▶ [Work instructions]:
Locate every line of the material that contains the string "number" and copy each of those lines.

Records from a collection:
# # # # #
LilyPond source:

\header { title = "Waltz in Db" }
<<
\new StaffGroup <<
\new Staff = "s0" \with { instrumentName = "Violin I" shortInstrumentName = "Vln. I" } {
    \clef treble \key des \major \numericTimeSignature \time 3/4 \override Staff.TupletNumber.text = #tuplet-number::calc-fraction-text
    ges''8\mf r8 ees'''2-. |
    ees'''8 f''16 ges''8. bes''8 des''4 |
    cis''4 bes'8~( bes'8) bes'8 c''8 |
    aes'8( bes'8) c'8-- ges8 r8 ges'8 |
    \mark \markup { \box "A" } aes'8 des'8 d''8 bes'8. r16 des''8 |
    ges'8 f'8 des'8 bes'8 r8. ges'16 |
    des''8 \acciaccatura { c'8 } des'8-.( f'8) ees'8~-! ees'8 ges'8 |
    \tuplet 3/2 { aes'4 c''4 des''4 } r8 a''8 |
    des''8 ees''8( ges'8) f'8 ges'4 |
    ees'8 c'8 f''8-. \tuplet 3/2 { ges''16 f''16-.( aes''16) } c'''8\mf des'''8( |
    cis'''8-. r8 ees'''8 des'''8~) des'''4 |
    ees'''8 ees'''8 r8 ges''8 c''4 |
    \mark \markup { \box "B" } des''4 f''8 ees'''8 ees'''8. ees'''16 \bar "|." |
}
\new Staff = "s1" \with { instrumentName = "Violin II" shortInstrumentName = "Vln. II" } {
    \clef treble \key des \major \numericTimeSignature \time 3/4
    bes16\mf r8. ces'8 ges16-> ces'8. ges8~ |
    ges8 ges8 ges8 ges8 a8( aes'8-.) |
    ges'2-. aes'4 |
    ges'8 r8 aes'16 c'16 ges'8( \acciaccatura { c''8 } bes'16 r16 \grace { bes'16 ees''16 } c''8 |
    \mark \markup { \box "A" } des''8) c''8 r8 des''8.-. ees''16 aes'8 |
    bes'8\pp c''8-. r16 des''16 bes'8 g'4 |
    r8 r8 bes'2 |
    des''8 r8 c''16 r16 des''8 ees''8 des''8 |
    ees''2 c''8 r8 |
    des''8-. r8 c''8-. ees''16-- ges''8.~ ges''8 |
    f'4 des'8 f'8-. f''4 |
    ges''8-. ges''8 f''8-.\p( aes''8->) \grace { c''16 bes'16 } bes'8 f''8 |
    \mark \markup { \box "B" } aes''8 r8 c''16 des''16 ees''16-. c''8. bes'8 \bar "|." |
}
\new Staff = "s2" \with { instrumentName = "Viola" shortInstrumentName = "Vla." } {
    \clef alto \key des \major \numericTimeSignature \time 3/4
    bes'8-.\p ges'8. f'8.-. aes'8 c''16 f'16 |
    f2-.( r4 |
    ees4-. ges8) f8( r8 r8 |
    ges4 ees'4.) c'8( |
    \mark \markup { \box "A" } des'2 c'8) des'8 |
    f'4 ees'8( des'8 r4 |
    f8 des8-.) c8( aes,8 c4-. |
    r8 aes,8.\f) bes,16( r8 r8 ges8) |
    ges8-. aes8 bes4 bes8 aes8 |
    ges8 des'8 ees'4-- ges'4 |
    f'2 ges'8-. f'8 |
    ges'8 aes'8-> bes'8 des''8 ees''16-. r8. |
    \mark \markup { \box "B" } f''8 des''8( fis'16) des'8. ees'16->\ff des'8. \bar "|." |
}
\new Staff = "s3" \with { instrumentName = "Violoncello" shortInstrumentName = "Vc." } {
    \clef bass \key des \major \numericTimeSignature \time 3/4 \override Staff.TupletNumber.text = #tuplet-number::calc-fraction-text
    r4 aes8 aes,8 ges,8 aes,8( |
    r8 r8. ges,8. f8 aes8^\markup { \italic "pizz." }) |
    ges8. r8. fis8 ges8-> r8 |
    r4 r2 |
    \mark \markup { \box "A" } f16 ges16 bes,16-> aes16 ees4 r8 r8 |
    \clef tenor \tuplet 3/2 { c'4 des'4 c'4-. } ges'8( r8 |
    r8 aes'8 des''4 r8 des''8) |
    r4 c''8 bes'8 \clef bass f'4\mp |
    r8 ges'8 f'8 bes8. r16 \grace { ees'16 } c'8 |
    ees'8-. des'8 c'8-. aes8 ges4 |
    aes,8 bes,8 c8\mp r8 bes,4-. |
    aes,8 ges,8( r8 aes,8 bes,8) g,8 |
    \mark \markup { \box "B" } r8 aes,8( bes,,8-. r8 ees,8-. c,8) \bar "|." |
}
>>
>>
# # # # #
▶ [Answer to the problem]:
    \clef treble \key des \major \numericTimeSignature \time 3/4 \override Staff.TupletNumber.text = #tuplet-number::calc-fraction-text
    \clef bass \key des \major \numericTimeSignature \time 3/4 \override Staff.TupletNumber.text = #tuplet-number::calc-fraction-text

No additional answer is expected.